[Opening EXCERPTED RECORDS section]

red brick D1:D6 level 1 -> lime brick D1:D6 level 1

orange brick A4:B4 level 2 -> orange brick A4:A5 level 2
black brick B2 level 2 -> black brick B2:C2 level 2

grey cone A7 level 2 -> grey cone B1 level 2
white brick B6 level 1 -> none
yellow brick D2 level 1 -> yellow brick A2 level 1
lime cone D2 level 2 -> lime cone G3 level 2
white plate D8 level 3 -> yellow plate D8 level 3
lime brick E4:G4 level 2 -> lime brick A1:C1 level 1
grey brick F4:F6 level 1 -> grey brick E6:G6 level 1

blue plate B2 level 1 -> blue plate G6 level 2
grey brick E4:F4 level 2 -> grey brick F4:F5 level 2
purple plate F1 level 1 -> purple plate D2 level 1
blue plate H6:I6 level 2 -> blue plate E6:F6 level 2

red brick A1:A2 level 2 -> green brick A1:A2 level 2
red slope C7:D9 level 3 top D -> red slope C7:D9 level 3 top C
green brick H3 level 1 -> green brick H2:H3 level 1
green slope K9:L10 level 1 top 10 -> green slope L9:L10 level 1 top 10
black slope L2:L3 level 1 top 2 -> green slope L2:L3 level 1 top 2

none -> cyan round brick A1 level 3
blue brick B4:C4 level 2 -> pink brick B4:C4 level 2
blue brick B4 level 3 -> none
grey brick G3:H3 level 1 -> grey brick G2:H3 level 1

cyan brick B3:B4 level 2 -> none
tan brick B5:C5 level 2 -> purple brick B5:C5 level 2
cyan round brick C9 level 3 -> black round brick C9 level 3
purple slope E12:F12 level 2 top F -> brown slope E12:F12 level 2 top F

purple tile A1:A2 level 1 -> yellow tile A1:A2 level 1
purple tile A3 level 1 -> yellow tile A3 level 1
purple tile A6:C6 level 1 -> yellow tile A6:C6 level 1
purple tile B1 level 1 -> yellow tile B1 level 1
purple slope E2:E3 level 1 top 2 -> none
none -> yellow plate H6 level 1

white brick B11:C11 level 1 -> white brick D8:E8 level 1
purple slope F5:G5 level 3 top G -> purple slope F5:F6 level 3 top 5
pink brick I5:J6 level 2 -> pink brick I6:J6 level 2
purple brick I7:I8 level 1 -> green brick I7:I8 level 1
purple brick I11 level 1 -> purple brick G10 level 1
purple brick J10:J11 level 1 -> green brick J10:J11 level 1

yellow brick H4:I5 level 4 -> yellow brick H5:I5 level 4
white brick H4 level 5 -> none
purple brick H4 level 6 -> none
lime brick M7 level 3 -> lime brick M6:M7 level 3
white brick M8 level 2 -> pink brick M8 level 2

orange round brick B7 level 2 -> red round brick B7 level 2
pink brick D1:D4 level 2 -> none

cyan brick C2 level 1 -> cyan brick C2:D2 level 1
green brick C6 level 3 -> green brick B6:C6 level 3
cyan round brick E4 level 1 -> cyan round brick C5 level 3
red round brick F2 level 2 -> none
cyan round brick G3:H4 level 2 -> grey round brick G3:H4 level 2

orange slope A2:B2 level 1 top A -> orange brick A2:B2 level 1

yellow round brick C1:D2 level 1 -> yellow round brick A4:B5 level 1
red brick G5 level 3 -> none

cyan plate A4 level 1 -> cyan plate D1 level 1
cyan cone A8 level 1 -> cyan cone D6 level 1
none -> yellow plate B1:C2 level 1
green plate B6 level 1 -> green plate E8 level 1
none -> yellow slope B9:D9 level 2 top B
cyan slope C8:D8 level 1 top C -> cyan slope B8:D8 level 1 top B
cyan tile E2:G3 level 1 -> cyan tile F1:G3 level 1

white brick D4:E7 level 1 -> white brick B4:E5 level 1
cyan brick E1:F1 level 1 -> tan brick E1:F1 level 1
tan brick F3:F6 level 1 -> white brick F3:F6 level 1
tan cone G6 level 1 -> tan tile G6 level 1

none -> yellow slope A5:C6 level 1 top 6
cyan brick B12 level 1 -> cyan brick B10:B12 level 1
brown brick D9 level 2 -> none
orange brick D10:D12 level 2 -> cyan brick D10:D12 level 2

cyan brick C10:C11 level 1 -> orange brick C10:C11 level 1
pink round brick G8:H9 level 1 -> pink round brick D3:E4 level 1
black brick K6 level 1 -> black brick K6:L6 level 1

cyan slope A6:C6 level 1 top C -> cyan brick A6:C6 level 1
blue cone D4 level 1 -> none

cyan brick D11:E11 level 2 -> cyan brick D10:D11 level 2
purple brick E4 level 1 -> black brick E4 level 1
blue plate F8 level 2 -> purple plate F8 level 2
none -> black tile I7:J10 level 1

[Closing EXCERPTED RECORDS section]

TASK REQUIREMENTS:
Nothing beyond the line that contains "lime brick E4:G4" belongs in the answer; reproduce the entries exactly from their first line through it.

REPLY:
red brick D1:D6 level 1 -> lime brick D1:D6 level 1

orange brick A4:B4 level 2 -> orange brick A4:A5 level 2
black brick B2 level 2 -> black brick B2:C2 level 2

grey cone A7 level 2 -> grey cone B1 level 2
white brick B6 level 1 -> none
yellow brick D2 level 1 -> yellow brick A2 level 1
lime cone D2 level 2 -> lime cone G3 level 2
white plate D8 level 3 -> yellow plate D8 level 3
lime brick E4:G4 level 2 -> lime brick A1:C1 level 1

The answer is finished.